(DATA SECTION begins)

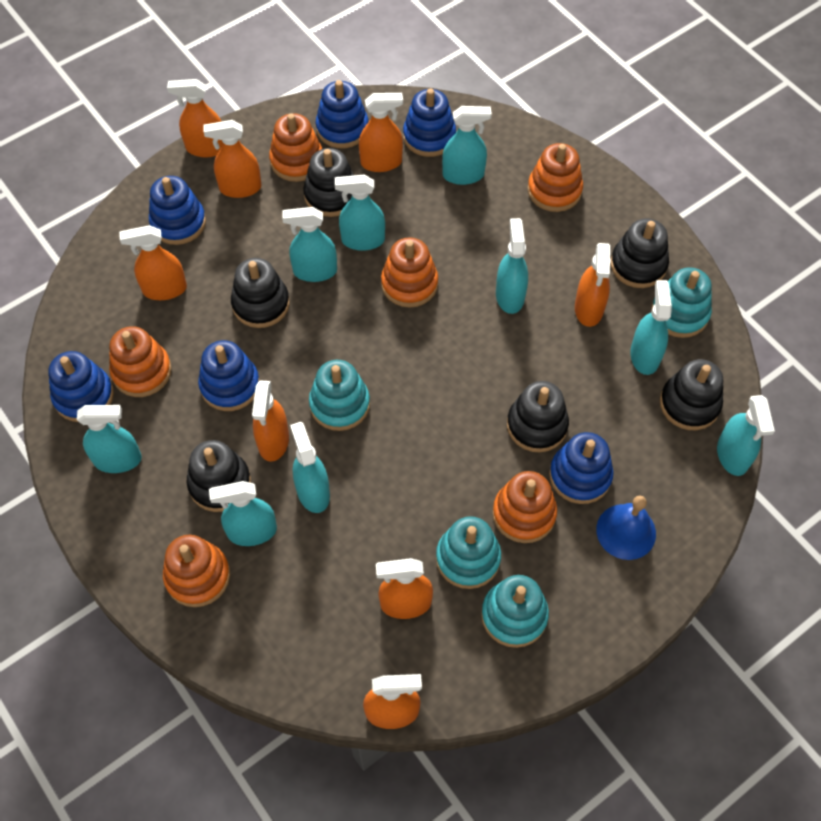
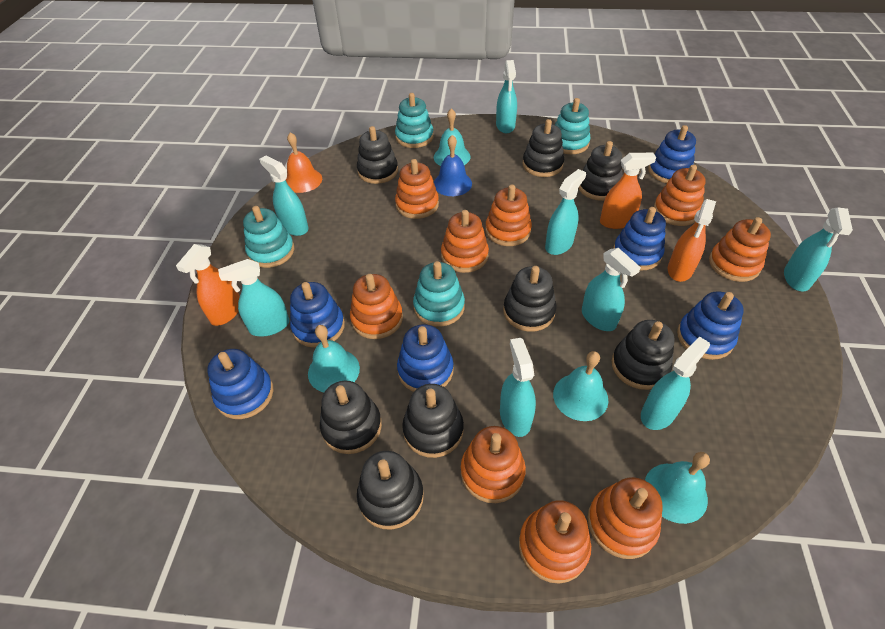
black stacking toy: 6 -> 8
orange bell: 0 -> 1
orange spray bottle: 8 -> 3
orange stacking toy: 6 -> 9
turquoise bell: 0 -> 4
turquoise spray bottle: 9 -> 8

(DATA SECTION ends)

EXERCISE GOAL
Strip out the pictures and quote the remaining data word for word.

FINISHED TASK
black stacking toy: 6 -> 8
orange bell: 0 -> 1
orange spray bottle: 8 -> 3
orange stacking toy: 6 -> 9
turquoise bell: 0 -> 4
turquoise spray bottle: 9 -> 8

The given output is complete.